DATASET EXCERPTS section start

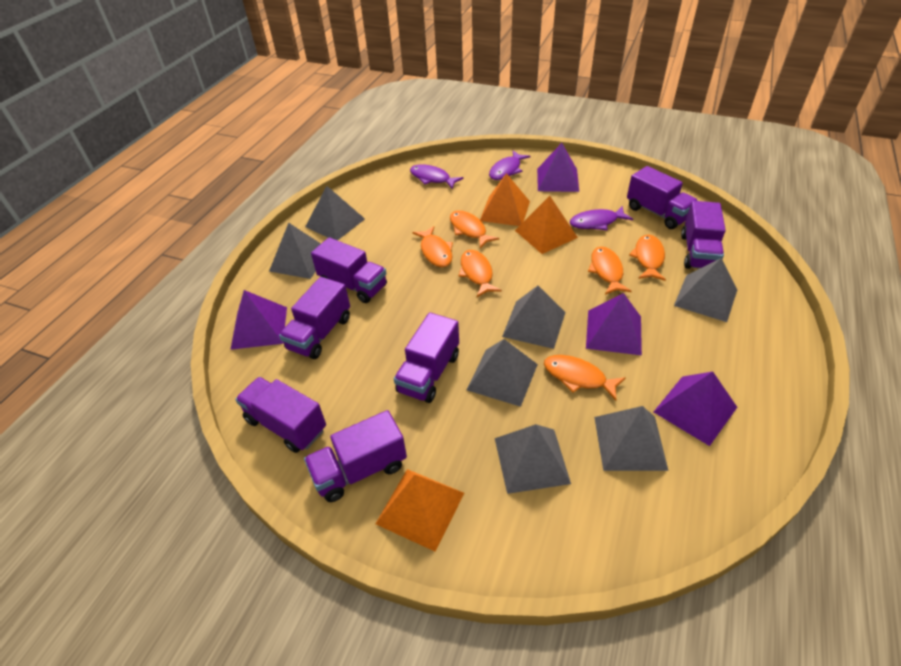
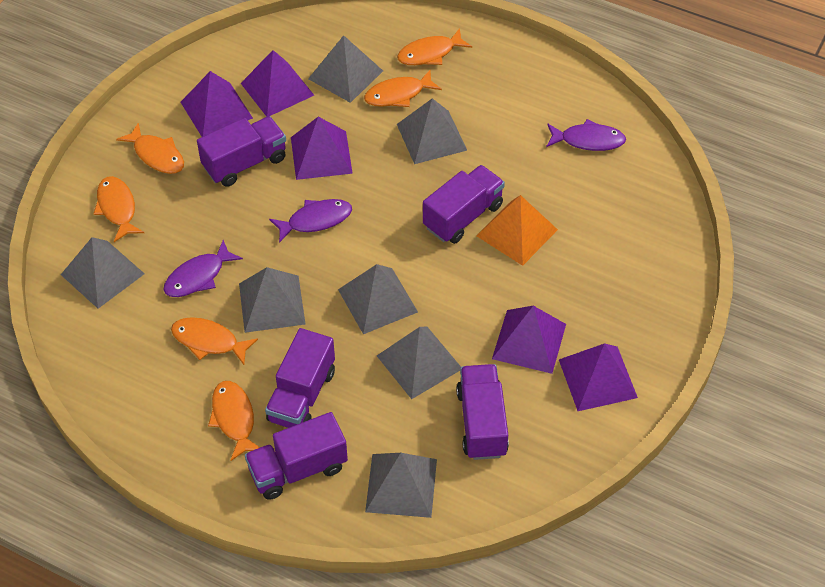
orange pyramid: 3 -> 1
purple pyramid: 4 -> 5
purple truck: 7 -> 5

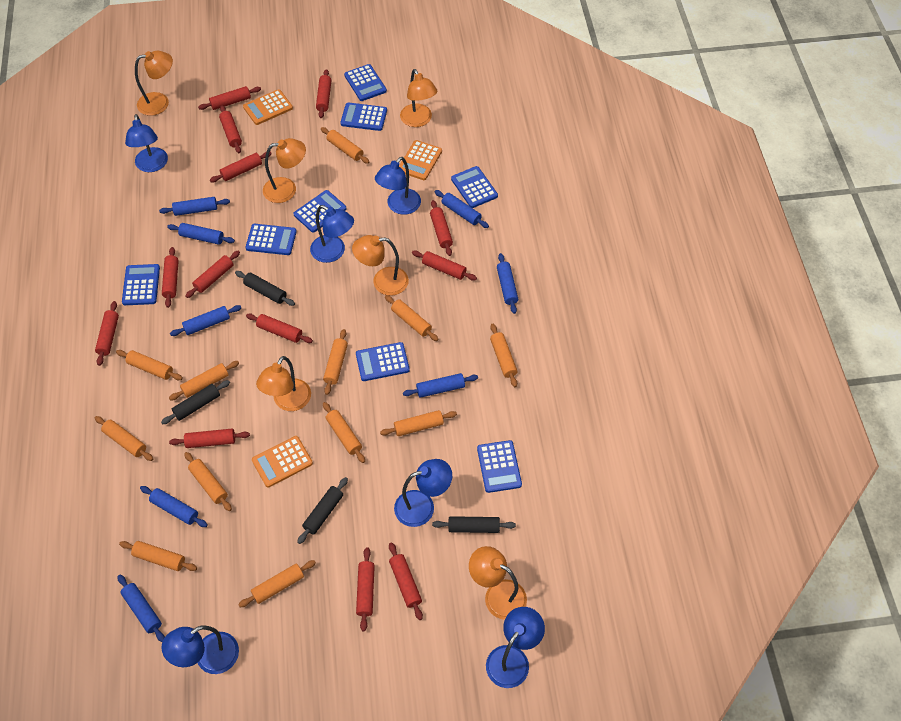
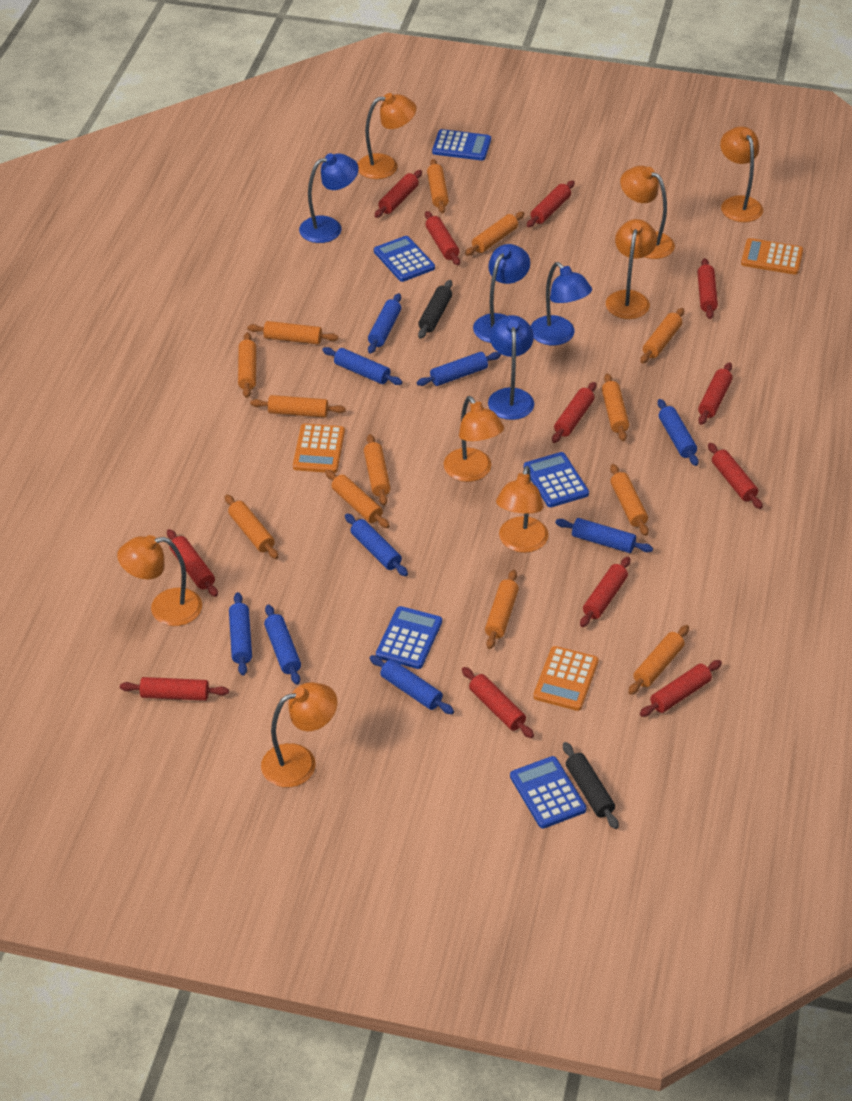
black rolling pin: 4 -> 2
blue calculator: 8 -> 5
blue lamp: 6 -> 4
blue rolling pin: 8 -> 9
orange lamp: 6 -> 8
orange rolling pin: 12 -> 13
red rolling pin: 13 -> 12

DATASET EXCERPTS section end

EXERCISE: Restate exactly each line of the data from the one bearing "blue calculator: 8 -> 5" to the end, and add nothing.

OUTPUT FOR THIS TASK:
blue calculator: 8 -> 5
blue lamp: 6 -> 4
blue rolling pin: 8 -> 9
orange lamp: 6 -> 8
orange rolling pin: 12 -> 13
red rolling pin: 13 -> 12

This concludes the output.